BEGIN SOURCE DATA

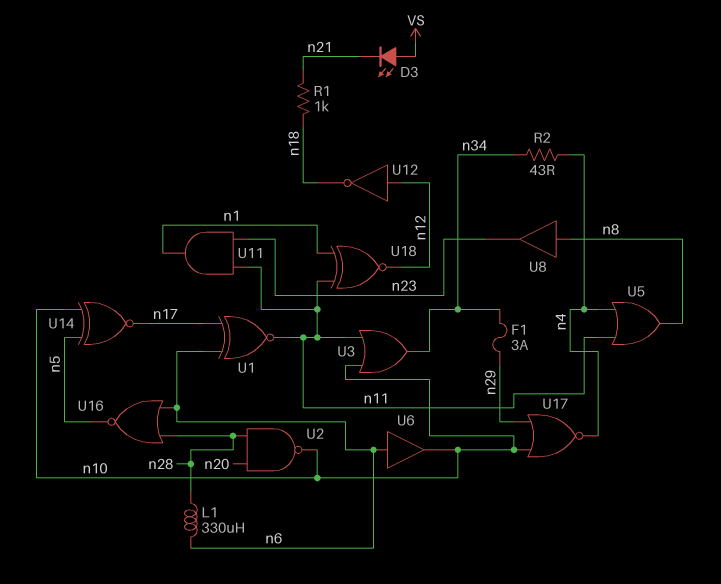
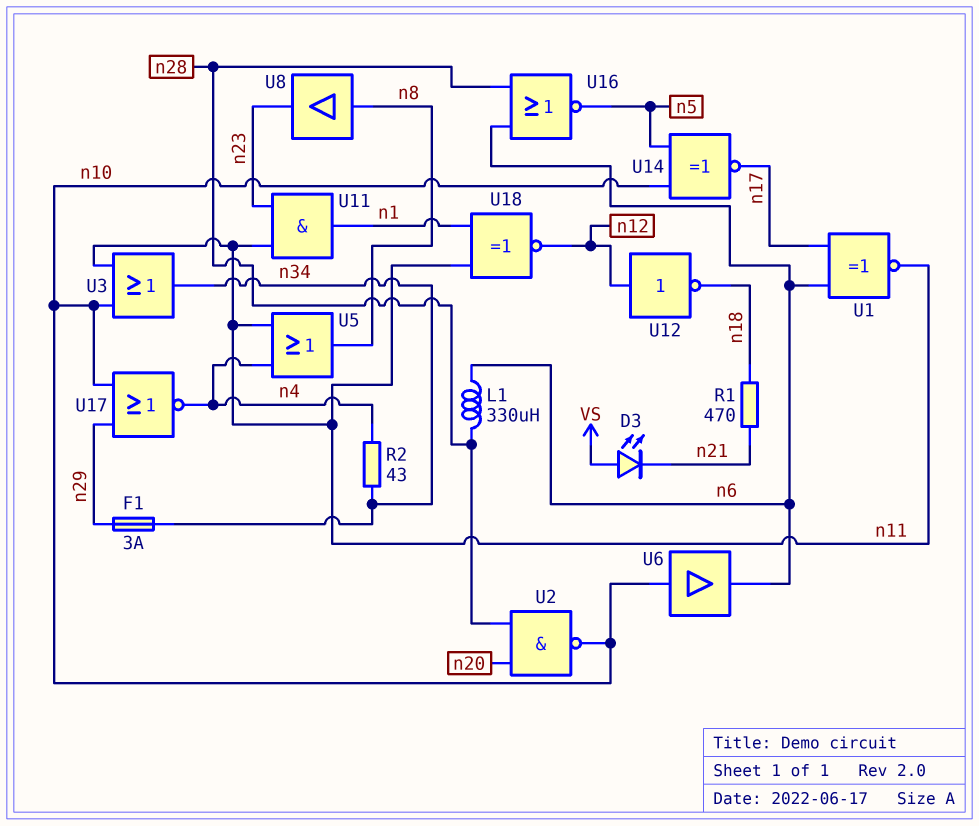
R1: 1k (n18, n21) -> 470 (n18, n21)
U6: buffer (in n6, out n10) -> buffer (in n10, out n6)

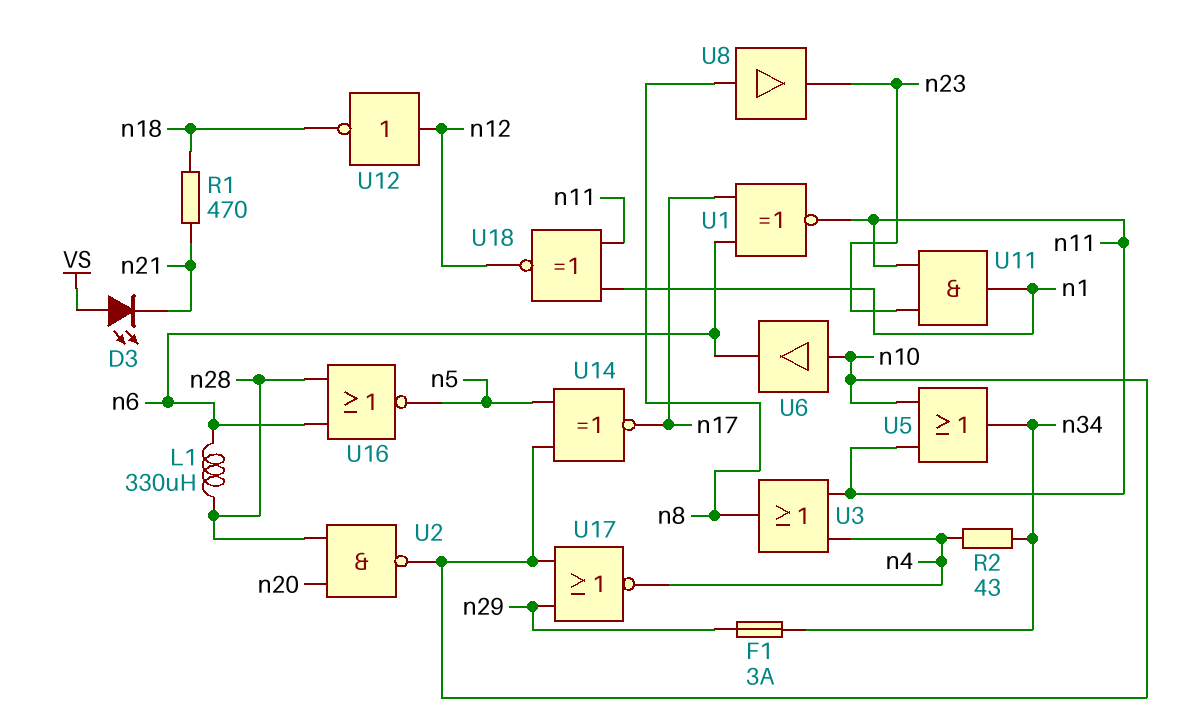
U3: OR (in n10, in n11, out n34) -> OR (in n4, in n11, out n8)
U5: OR (in n4, in n11, out n8) -> OR (in n10, in n11, out n34)

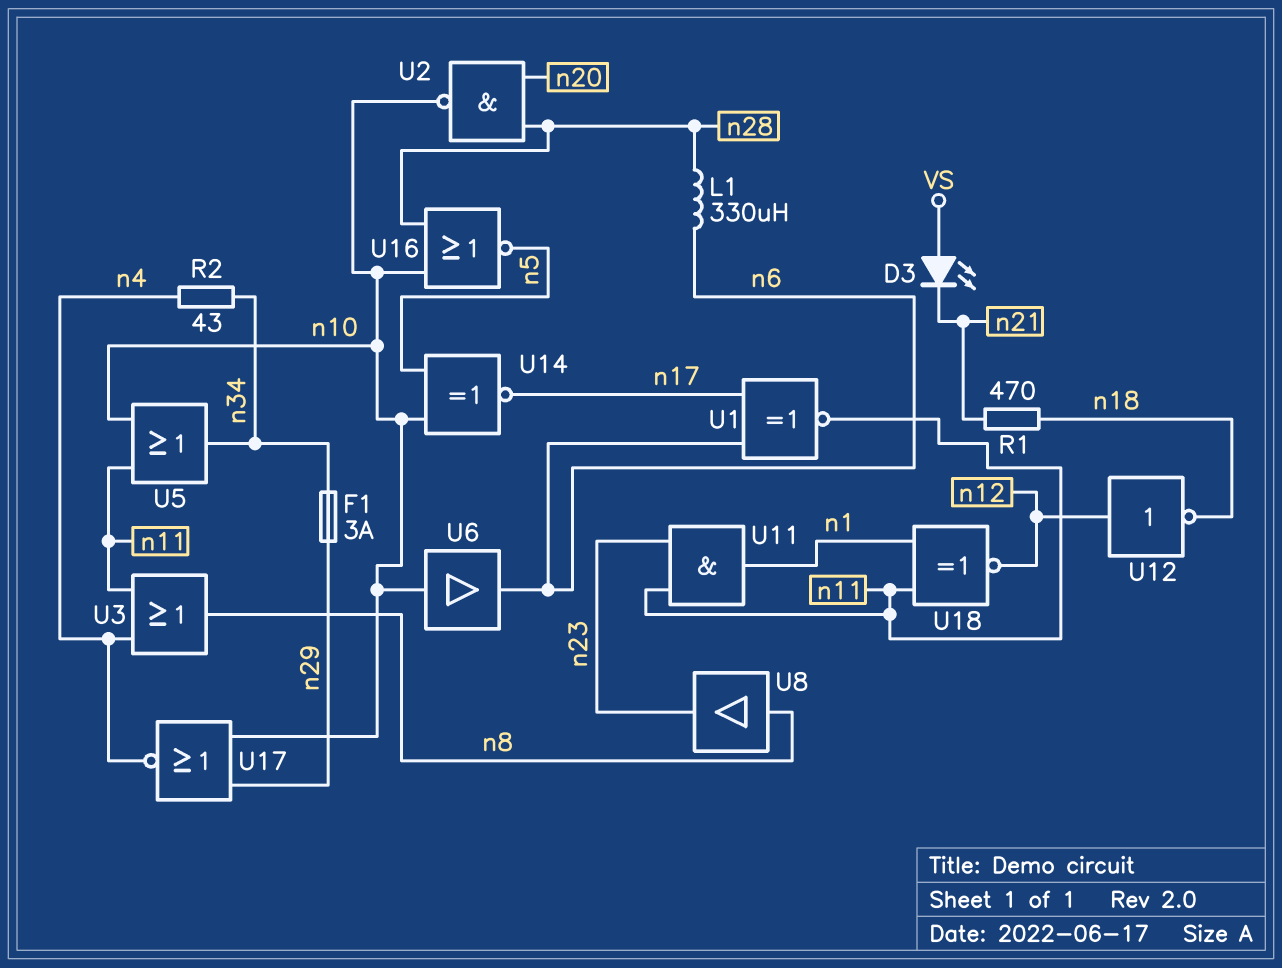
U16: NOR (in n6, in n28, out n5) -> NOR (in n10, in n28, out n5)

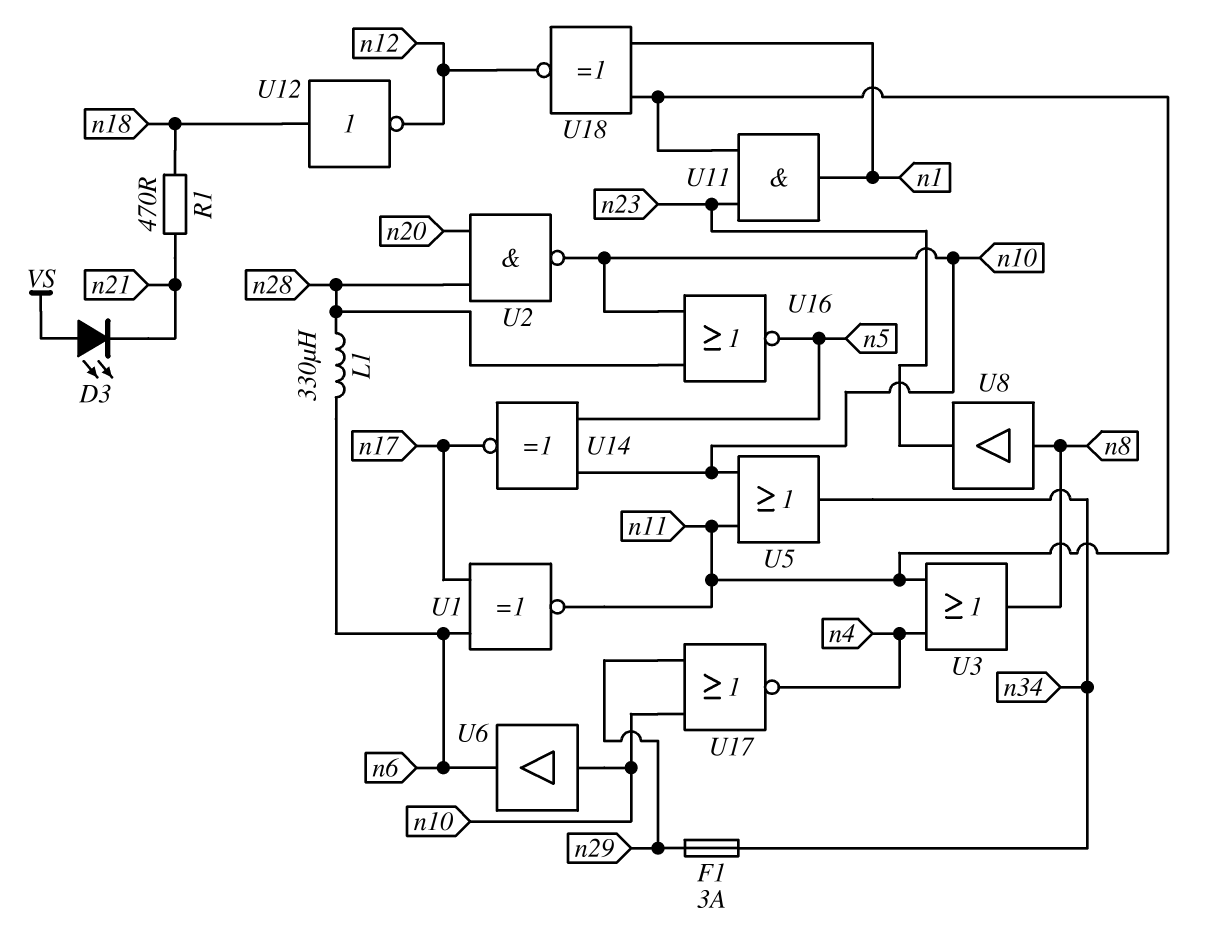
R2: 43 (n4, n34) -> none
U12: NOT (in n12, out n18) -> NOT (in n18, out n12)

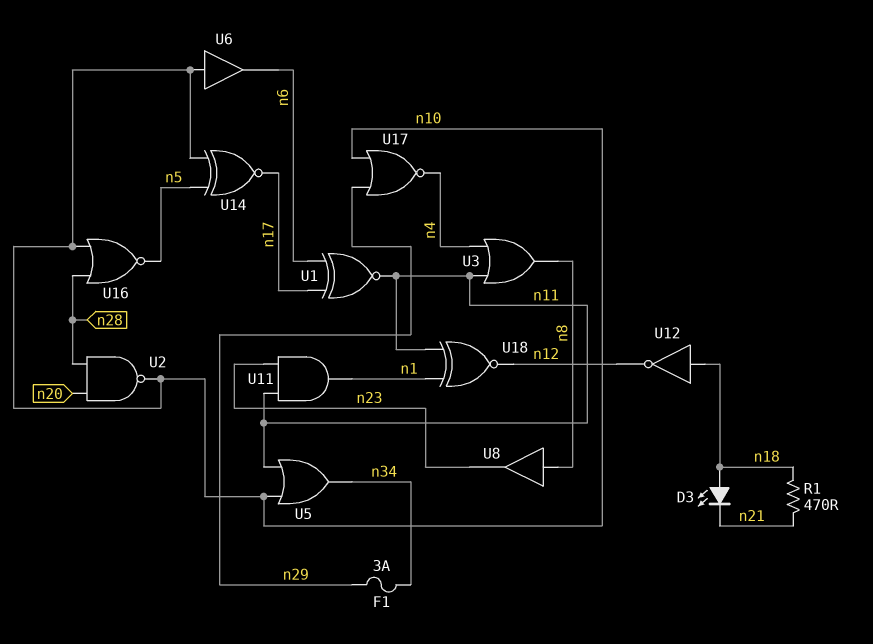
D3: LED (A VS, K n21) -> LED (A n18, K n21)
L1: 330uH (n6, n28) -> none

END SOURCE DATA

EXERCISE DESCRIPTION: Reproduce exactly and only the lines from the one with "U5: OR (in n4, in" through the final line of the records above, inclusive. Pictures must be left out.

SOLUTION FOR THIS EXERCISE:
U5: OR (in n4, in n11, out n8) -> OR (in n10, in n11, out n34)

U16: NOR (in n6, in n28, out n5) -> NOR (in n10, in n28, out n5)

R2: 43 (n4, n34) -> none
U12: NOT (in n12, out n18) -> NOT (in n18, out n12)

D3: LED (A VS, K n21) -> LED (A n18, K n21)
L1: 330uH (n6, n28) -> none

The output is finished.